▸ **GIVEN DATA**
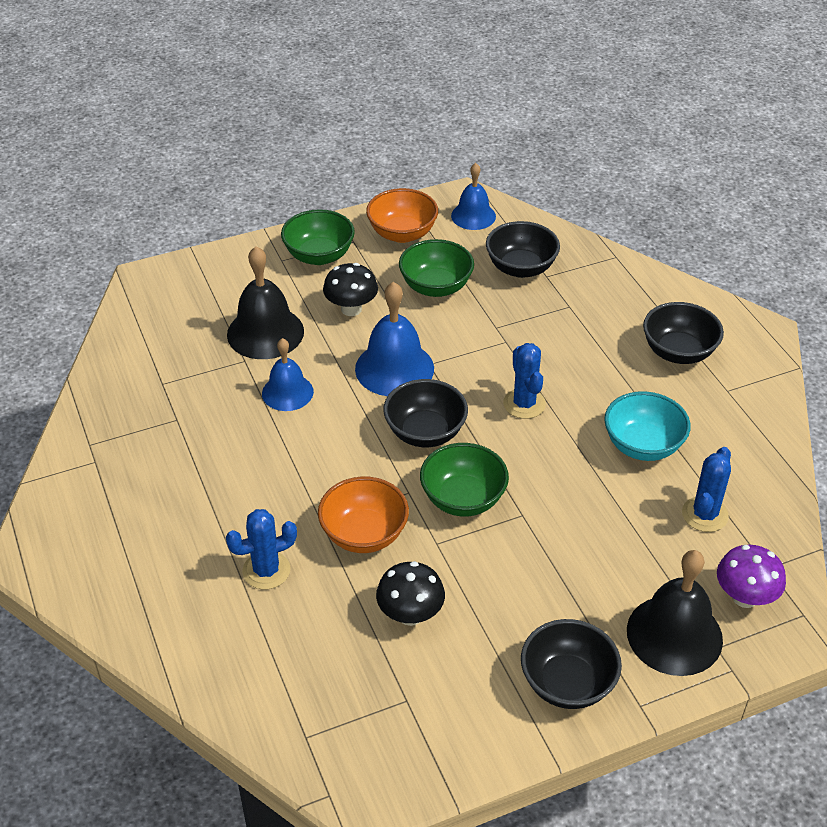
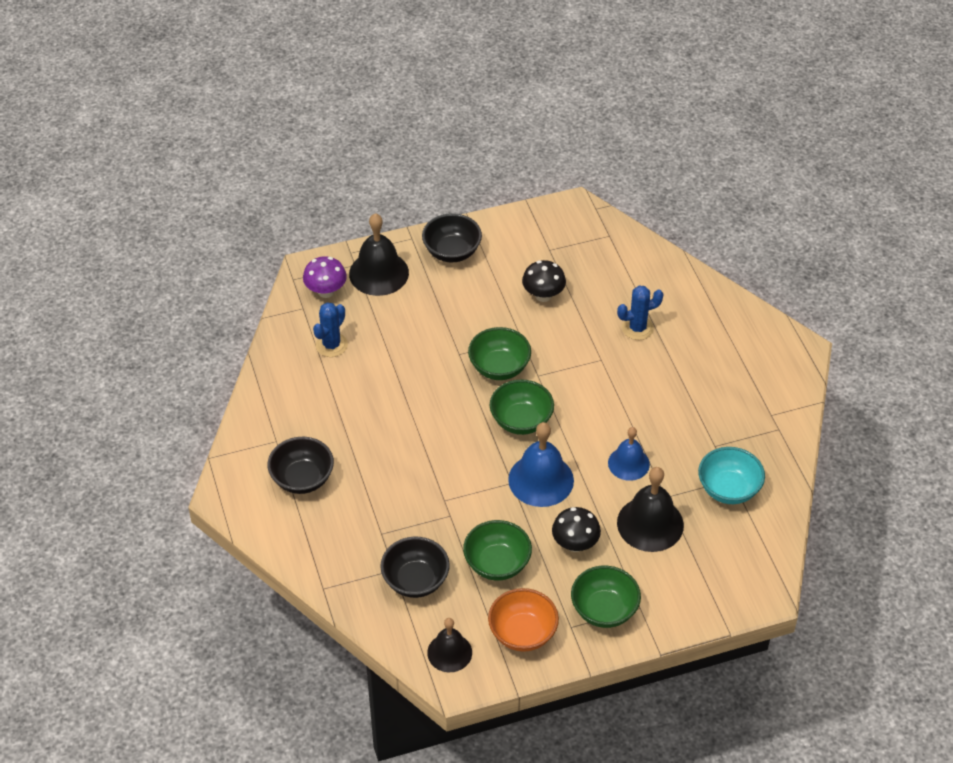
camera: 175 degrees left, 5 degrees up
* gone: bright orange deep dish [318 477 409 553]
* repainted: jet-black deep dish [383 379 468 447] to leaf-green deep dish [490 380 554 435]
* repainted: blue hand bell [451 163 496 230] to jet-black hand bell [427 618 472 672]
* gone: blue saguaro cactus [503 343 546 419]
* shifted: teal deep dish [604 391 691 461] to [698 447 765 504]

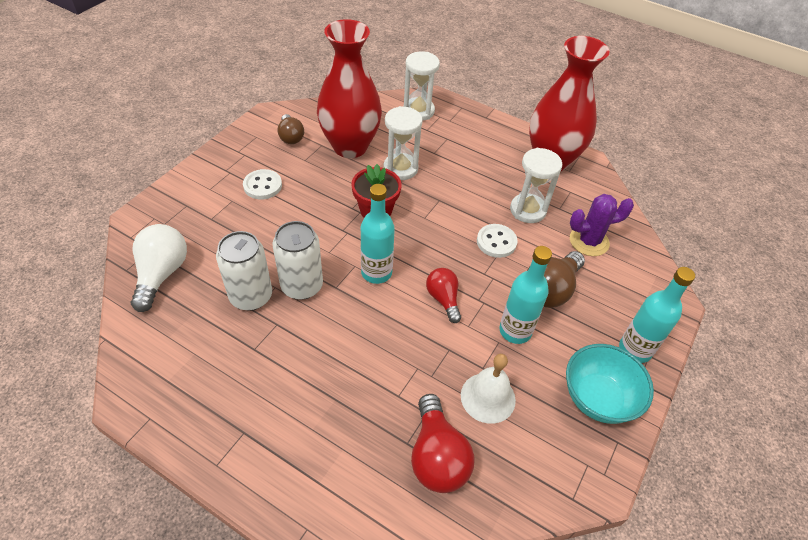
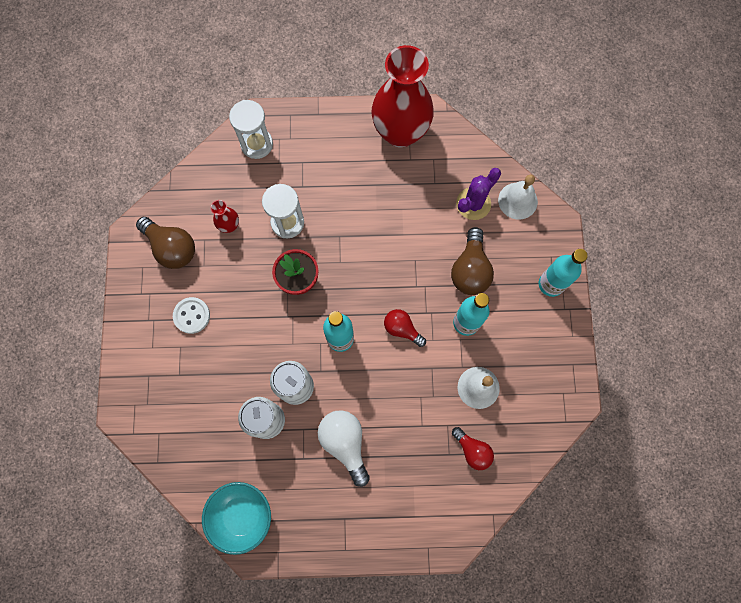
camera: 30 degrees left, 25 degrees up
* shifted: white lightbulb [130 224 187 312] to [318 410 370 487]
* scaled: brown lightbulb [277 114 304 144] = [136 217 195 269] x1.56
* scaled: crimson vase [317 19 382 158] = [211 200 239 233] x0.41
* scaled: crimson lightbulb [411 394 475 493] = [452 427 494 470] x0.64
* gone: white shirt button [477 224 517 258]
* gone: white hourglass [510 148 562 223]
* shifted: teal deep dish [566 344 654 424] to [202 482 271 555]
* new: white hand bell [498 175 538 220]

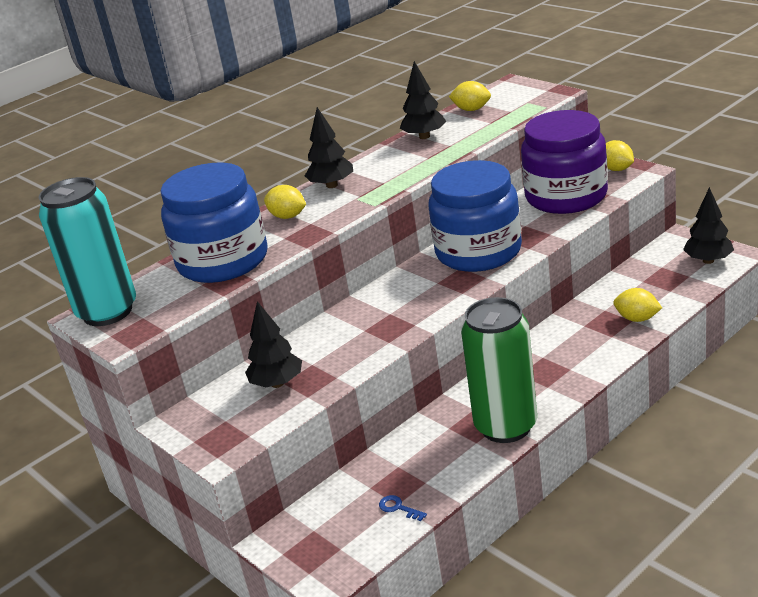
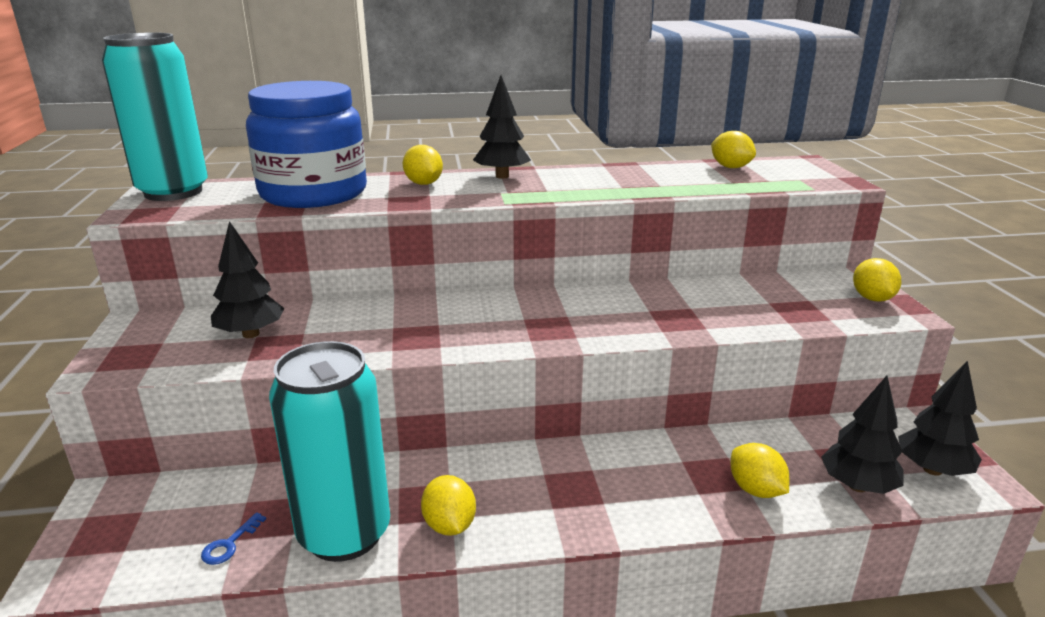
camera: 30 degrees right, 5 degrees down
* rotated: blue door key [379 495 427 521] = [201 512 266 565] 135 degrees counterclockwise
* shifted: jet-black tree [400 61 446 139] to [821 376 904 494]
* gone: blue jam jar [428 160 522 272]
* swapped: leaf-green soda can [461 297 537 443] to yellow toy lemon [421 475 476 536]
* gone: violet jam jar [521 110 608 214]
* new: teal soda can [269 341 390 562]

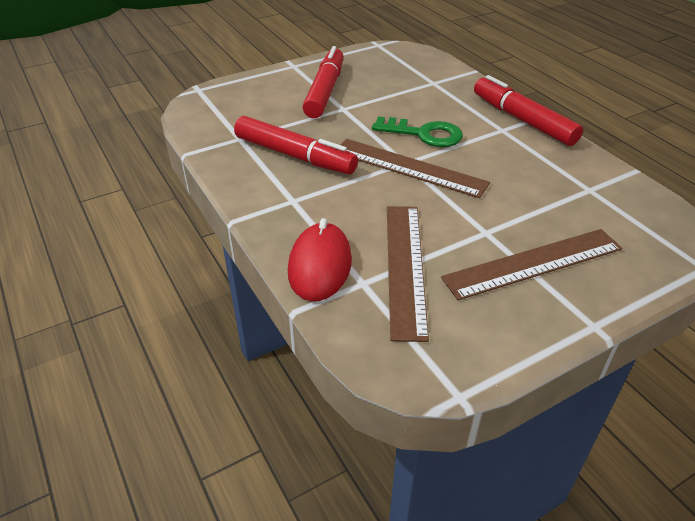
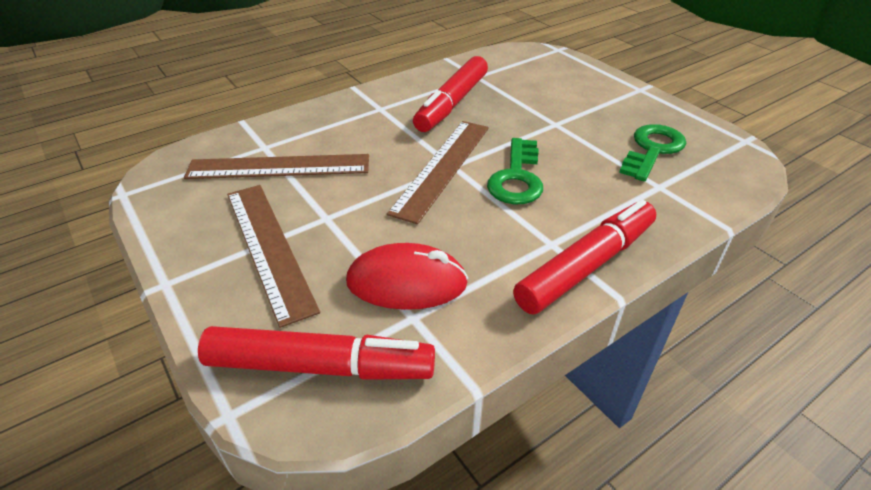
camera: 85 degrees right, 0 degrees up
* shifted: crimson PC mouse [288 218 352 301] to [346 243 468 310]
* shifted: crimson felt pen [303 46 344 118] to [198 326 435 380]
* new: leaf-green door key [619 124 686 182]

▸ **PROBLEM**
For this task, give again exactly the lines from the line with "376 904 494]" through the end of the entries, including both ends, and omit the pictures.

▸ **SOLUTION FOR THIS EXERCISE**
* shifted: jet-black tree [400 61 446 139] to [821 376 904 494]
* gone: blue jam jar [428 160 522 272]
* swapped: leaf-green soda can [461 297 537 443] to yellow toy lemon [421 475 476 536]
* gone: violet jam jar [521 110 608 214]
* new: teal soda can [269 341 390 562]

camera: 85 degrees right, 0 degrees up
* shifted: crimson PC mouse [288 218 352 301] to [346 243 468 310]
* shifted: crimson felt pen [303 46 344 118] to [198 326 435 380]
* new: leaf-green door key [619 124 686 182]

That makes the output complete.